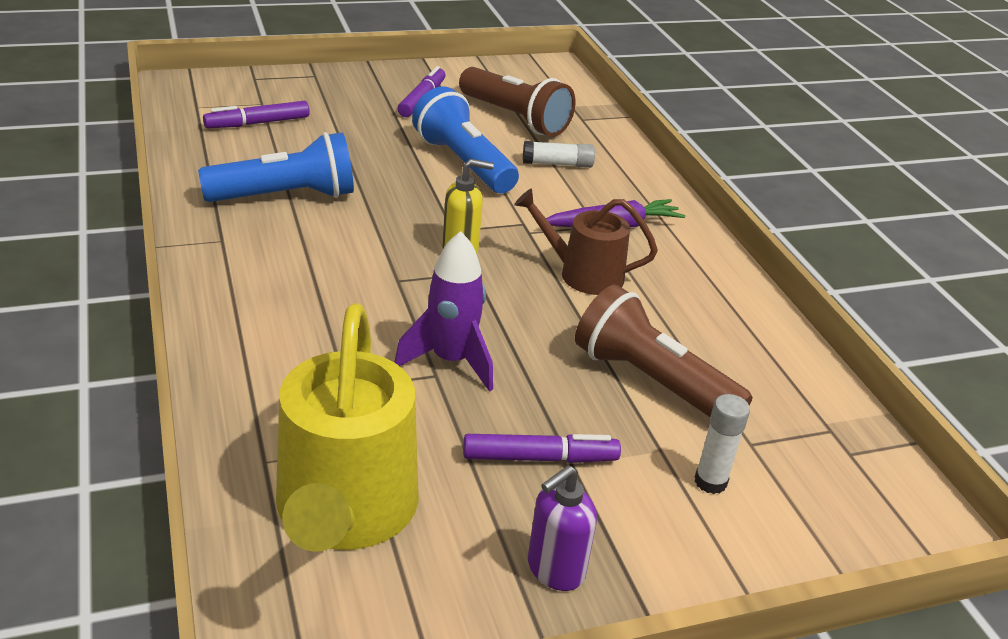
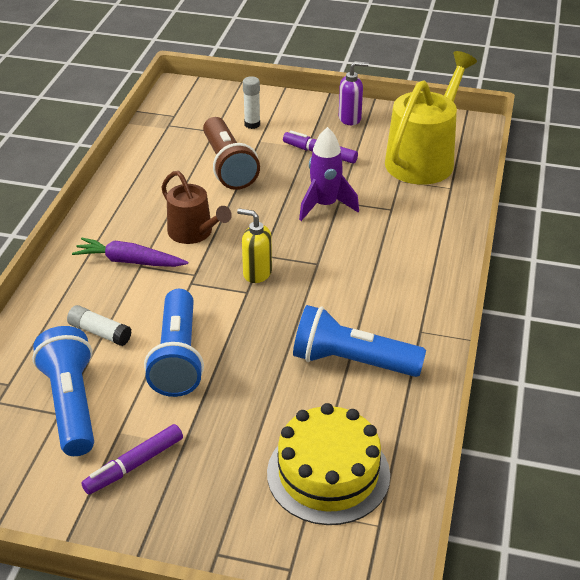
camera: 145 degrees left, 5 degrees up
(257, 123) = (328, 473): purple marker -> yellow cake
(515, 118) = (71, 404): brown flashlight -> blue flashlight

...

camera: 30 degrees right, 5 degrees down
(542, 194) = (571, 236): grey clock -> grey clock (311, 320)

§ **What the exercise asks**
Using the data above, print exactly the lines from the line that contains "camera: 30 degrees right, 5 degrees down" through the line that contains "(542, 194) = (571, 236): grey", with both included.

§ **Task response**
camera: 30 degrees right, 5 degrees down
(542, 194) = (571, 236): grey clock -> grey clock (311, 320)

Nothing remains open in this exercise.